Problem to work on:
Report each line of the records where "switch" occurs.

Records supplied:
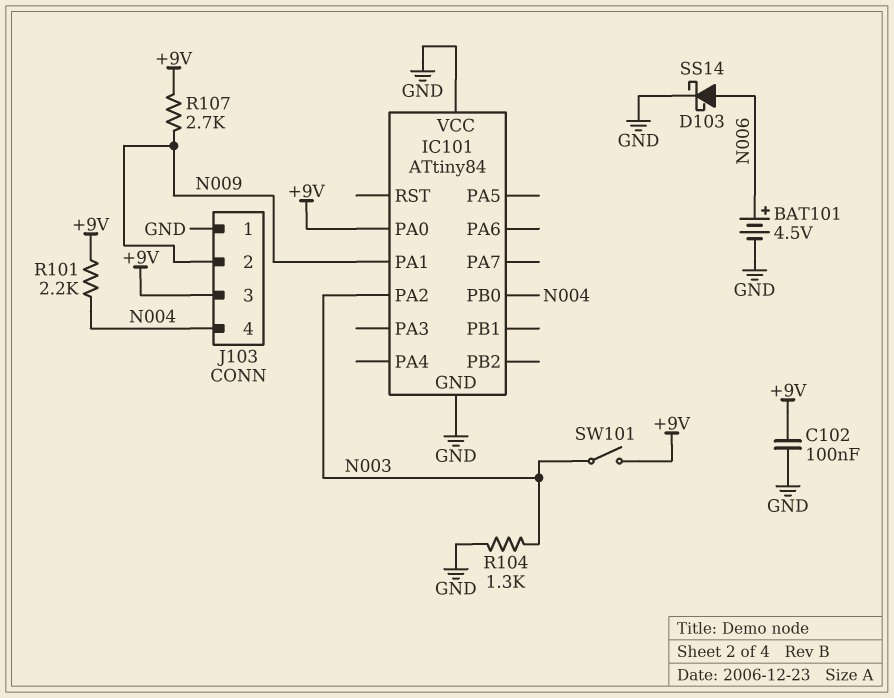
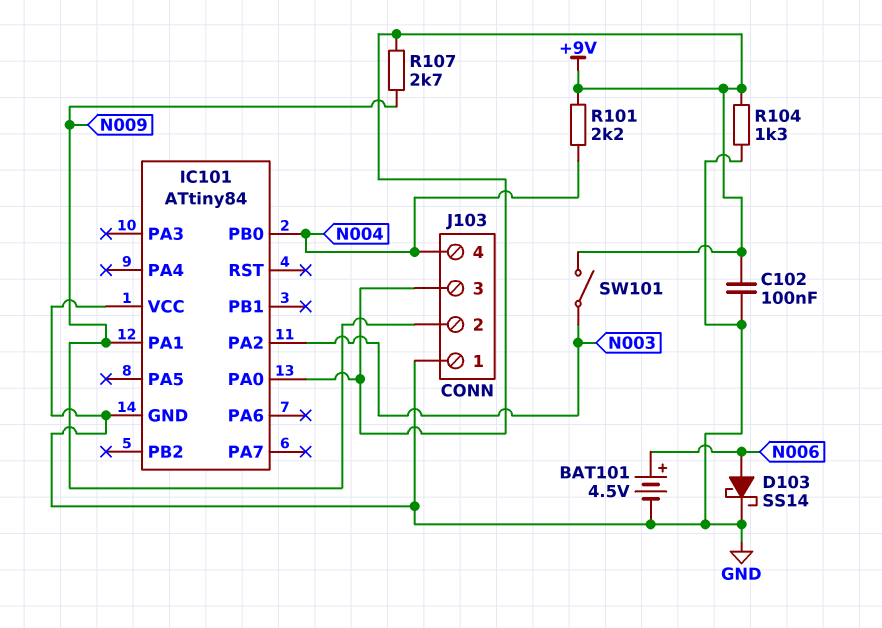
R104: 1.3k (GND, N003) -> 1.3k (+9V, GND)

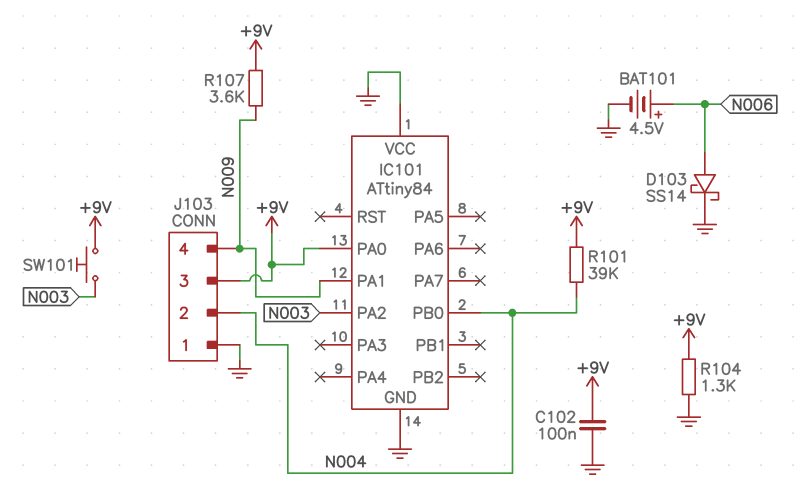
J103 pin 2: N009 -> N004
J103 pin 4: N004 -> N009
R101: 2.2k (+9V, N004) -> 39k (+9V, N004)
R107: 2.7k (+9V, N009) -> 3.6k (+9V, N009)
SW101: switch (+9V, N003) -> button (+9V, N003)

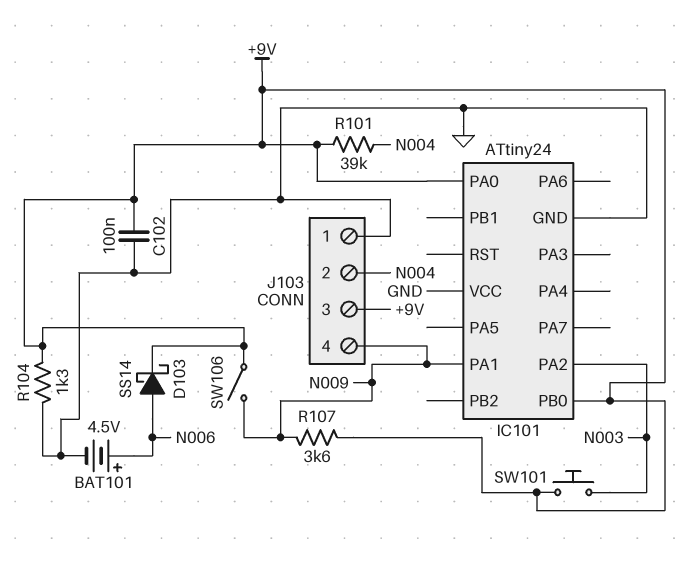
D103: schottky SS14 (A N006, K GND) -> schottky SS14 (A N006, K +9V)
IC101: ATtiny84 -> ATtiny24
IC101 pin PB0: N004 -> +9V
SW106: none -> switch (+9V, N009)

...

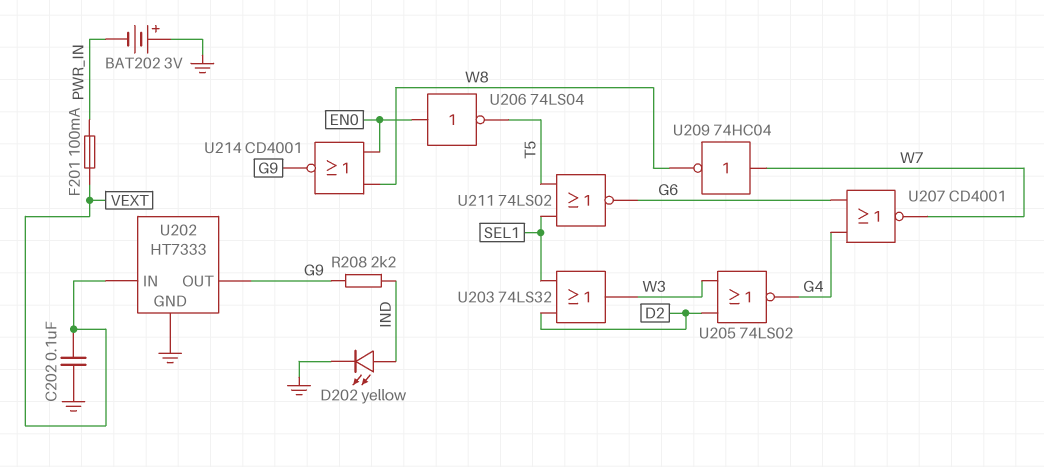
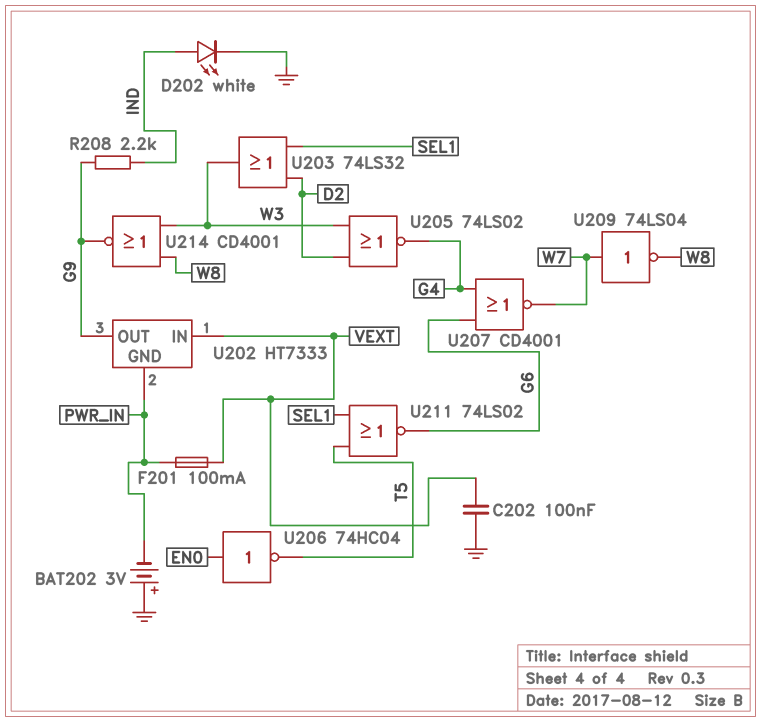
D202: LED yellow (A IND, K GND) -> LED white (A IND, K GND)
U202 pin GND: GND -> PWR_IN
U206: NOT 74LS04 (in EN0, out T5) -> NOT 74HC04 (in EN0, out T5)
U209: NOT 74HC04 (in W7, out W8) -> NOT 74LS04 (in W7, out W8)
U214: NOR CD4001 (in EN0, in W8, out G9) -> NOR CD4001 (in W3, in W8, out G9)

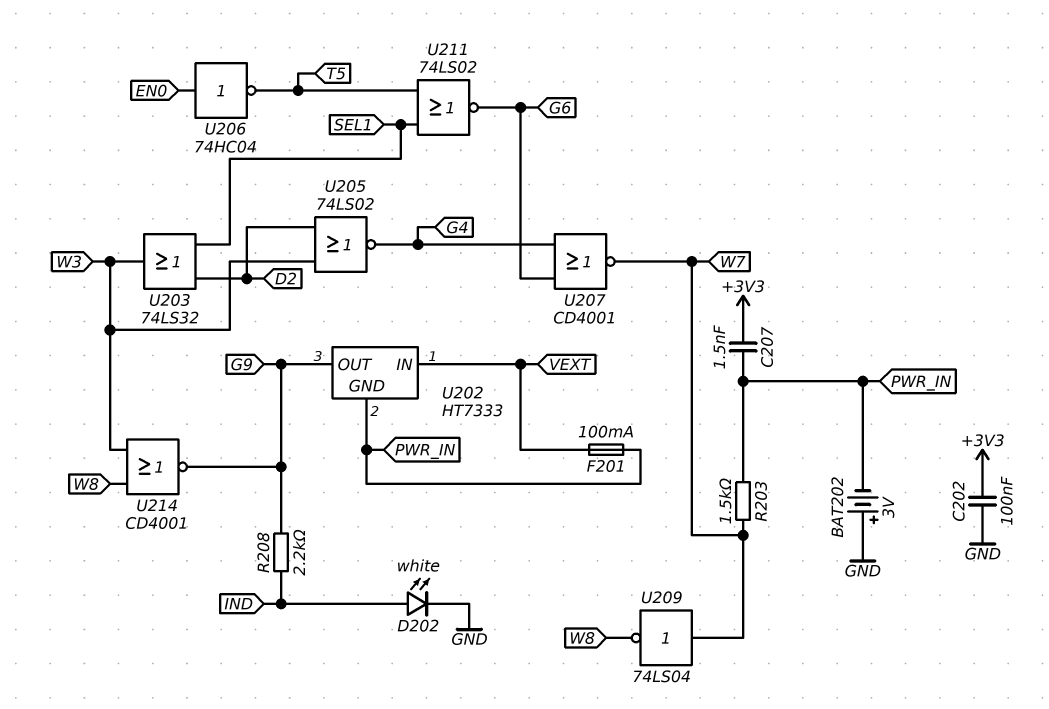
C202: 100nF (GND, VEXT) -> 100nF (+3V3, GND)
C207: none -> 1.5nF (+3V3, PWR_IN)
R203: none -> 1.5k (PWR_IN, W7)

Answer to this problem:
SW101: switch (+9V, N003) -> button (+9V, N003)
SW106: none -> switch (+9V, N009)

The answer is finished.